[Object state change records]
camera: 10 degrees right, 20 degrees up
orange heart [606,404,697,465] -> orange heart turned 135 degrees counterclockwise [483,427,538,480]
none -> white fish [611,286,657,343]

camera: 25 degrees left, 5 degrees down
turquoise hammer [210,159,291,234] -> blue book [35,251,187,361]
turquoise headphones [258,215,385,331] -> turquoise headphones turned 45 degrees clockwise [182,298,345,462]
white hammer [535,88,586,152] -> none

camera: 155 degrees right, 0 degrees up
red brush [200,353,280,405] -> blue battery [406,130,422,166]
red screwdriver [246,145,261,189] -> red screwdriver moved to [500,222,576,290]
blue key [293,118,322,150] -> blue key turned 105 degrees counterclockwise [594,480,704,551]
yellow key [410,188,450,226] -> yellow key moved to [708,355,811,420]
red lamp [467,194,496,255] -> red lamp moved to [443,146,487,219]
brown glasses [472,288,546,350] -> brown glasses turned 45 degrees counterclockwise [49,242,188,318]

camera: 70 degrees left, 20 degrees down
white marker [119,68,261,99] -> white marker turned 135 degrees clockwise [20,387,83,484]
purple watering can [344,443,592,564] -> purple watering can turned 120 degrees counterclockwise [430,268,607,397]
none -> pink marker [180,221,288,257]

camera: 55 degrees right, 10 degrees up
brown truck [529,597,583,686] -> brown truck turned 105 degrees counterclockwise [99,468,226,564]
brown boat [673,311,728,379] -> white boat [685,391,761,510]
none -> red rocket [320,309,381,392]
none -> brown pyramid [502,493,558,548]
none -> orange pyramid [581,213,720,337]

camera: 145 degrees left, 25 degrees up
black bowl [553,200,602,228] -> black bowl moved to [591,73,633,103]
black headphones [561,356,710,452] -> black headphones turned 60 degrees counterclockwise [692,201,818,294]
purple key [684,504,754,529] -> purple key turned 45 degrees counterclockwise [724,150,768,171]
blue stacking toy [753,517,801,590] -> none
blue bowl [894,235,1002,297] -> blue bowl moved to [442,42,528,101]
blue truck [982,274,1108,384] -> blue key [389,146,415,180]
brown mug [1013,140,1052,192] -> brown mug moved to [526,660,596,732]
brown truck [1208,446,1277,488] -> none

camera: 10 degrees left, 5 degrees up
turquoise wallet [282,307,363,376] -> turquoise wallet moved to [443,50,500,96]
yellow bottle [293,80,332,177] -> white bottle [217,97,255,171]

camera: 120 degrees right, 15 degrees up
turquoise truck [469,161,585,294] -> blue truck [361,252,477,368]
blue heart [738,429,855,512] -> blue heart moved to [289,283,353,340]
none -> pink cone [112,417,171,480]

__The problem__. From the records above, copy each line in which the string "none" occurs.

__Answer area__.
none -> white fish [611,286,657,343]
white hammer [535,88,586,152] -> none
none -> pink marker [180,221,288,257]
none -> red rocket [320,309,381,392]
none -> brown pyramid [502,493,558,548]
none -> orange pyramid [581,213,720,337]
blue stacking toy [753,517,801,590] -> none
brown truck [1208,446,1277,488] -> none
none -> pink cone [112,417,171,480]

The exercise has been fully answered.